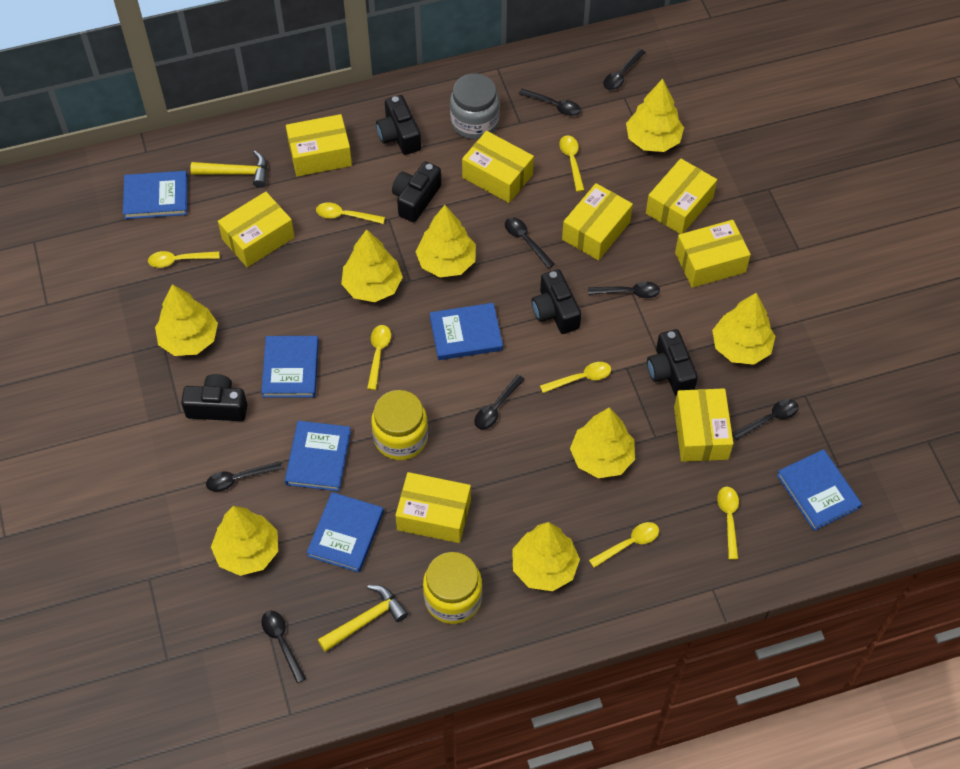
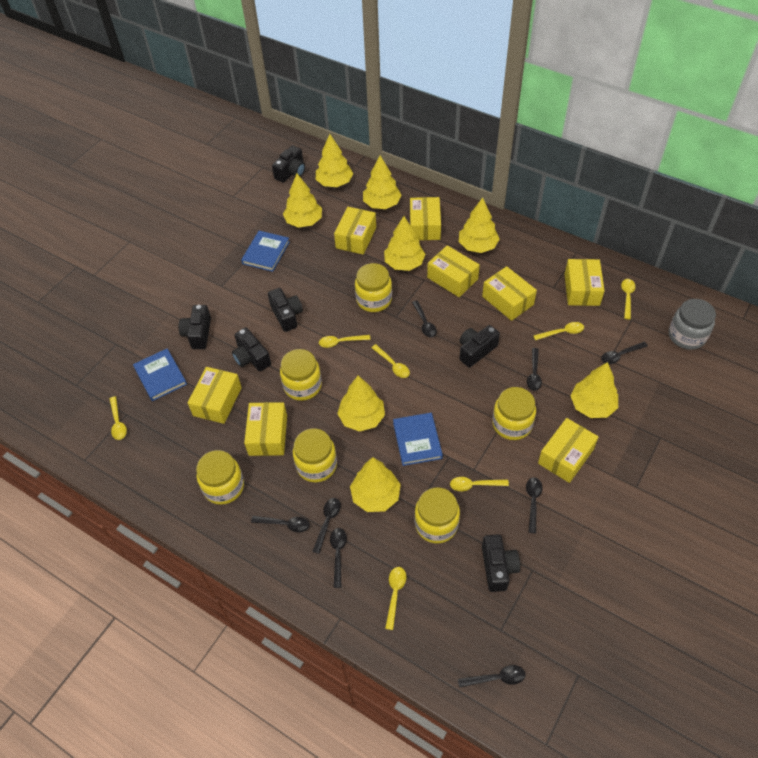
black camera: 5 -> 6
blue book: 6 -> 3
yellow hammer: 2 -> 0
yellow jar: 2 -> 6

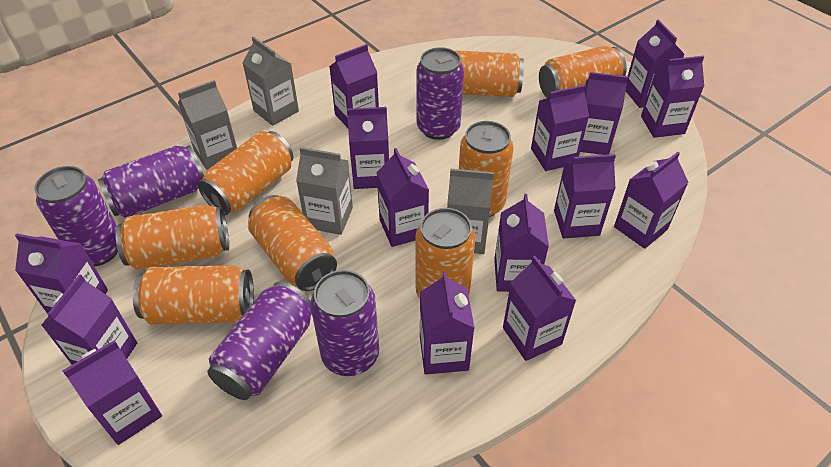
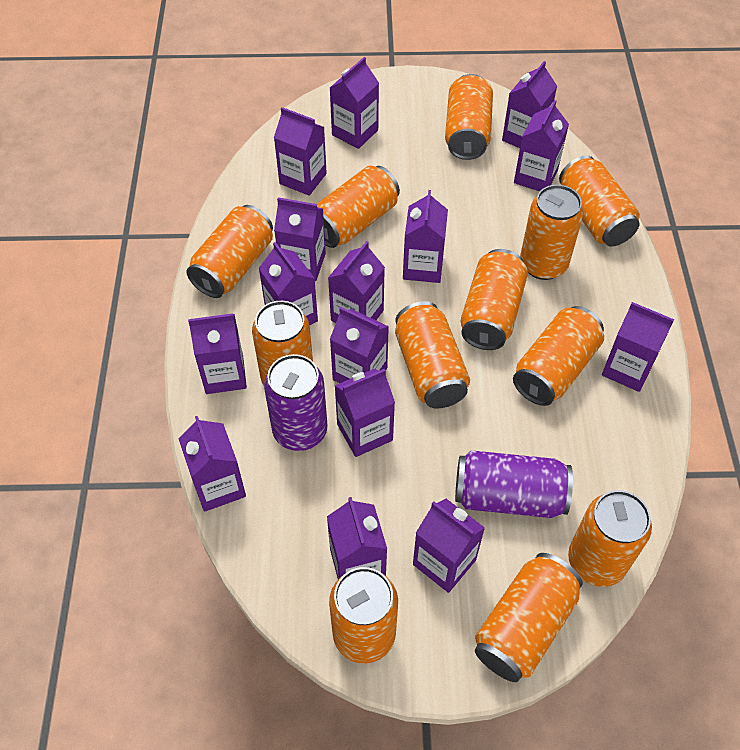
grey carton: 4 -> 0
orange can: 8 -> 12
purple can: 5 -> 2

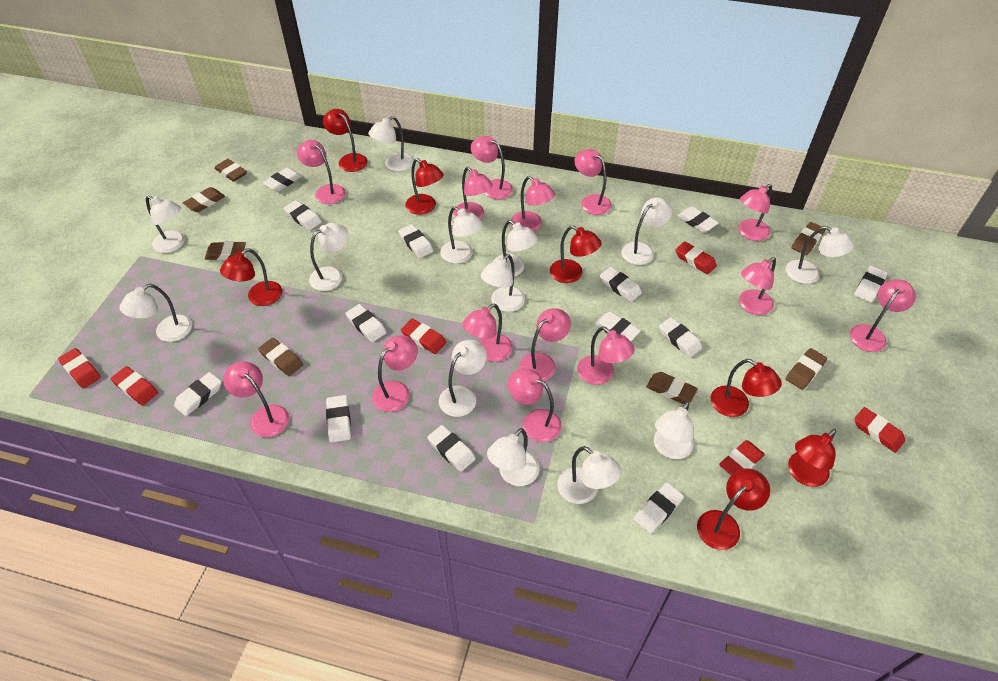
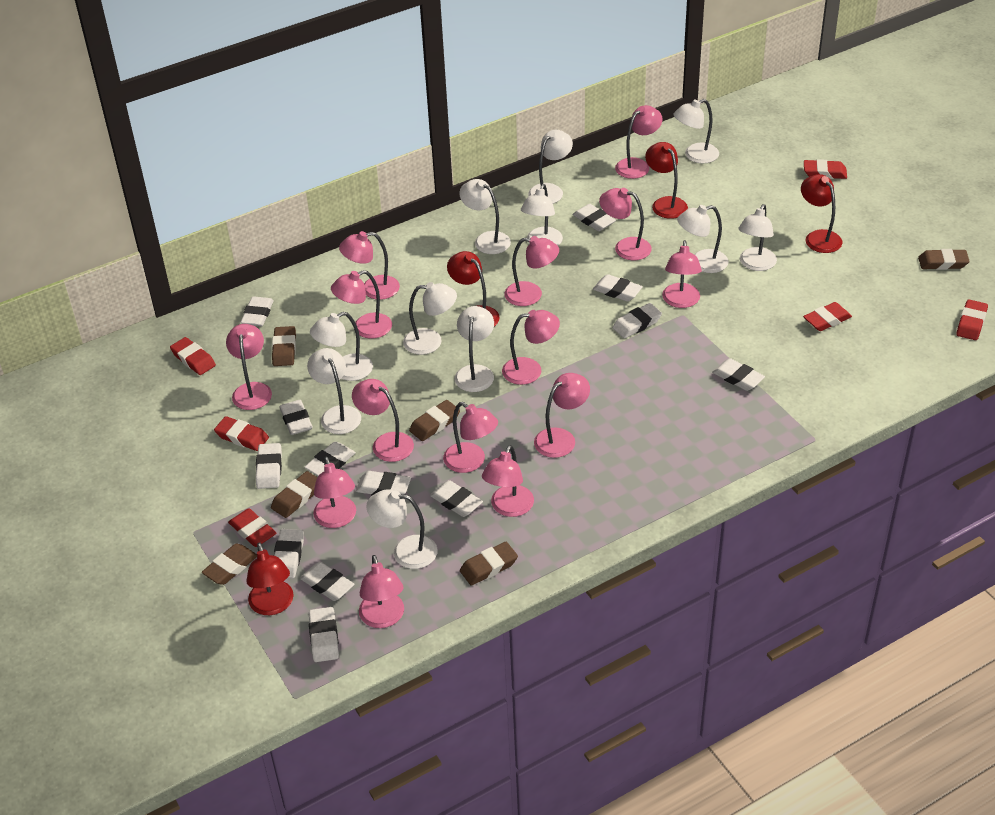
brown eraser: 7 -> 6
red lamp: 7 -> 4
white lamp: 13 -> 11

● About this exercise:
Retype, without any picture, exactly the lines from the one with "purple can: 5 -> 2" through the end of the entries, inclusive.

● Task result:
purple can: 5 -> 2

brown eraser: 7 -> 6
red lamp: 7 -> 4
white lamp: 13 -> 11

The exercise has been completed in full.